---- Given records

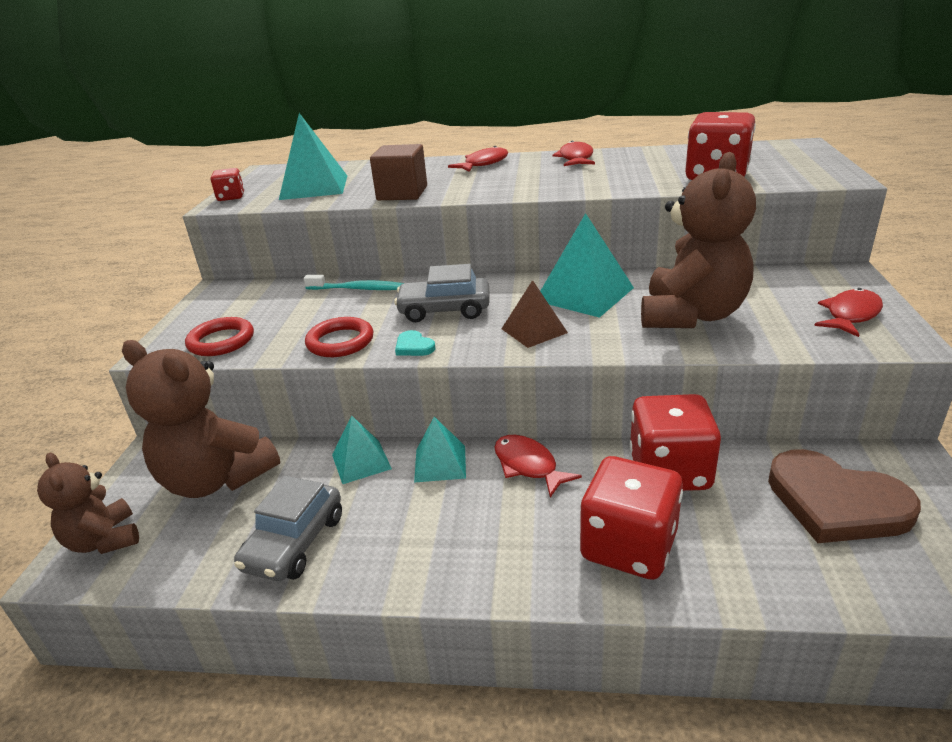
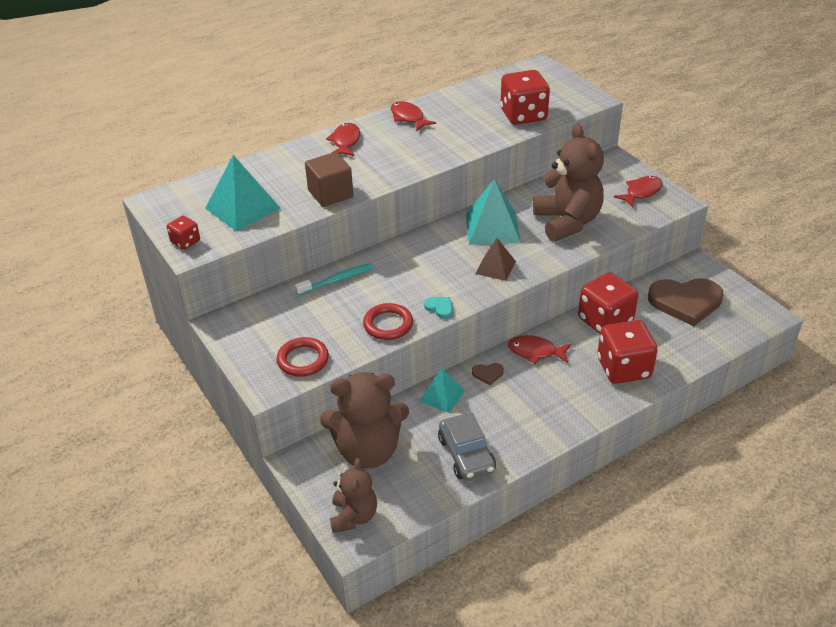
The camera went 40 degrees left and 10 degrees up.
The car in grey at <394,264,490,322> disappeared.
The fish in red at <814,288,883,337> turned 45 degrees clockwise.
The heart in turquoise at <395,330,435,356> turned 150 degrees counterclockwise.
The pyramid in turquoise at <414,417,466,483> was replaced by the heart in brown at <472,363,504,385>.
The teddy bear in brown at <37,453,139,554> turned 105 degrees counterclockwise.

--------

At the line with "The pyramid in", begin reproducing the material above exactly, and continue through its last line.

Written answer:
The pyramid in turquoise at <414,417,466,483> was replaced by the heart in brown at <472,363,504,385>.
The teddy bear in brown at <37,453,139,554> turned 105 degrees counterclockwise.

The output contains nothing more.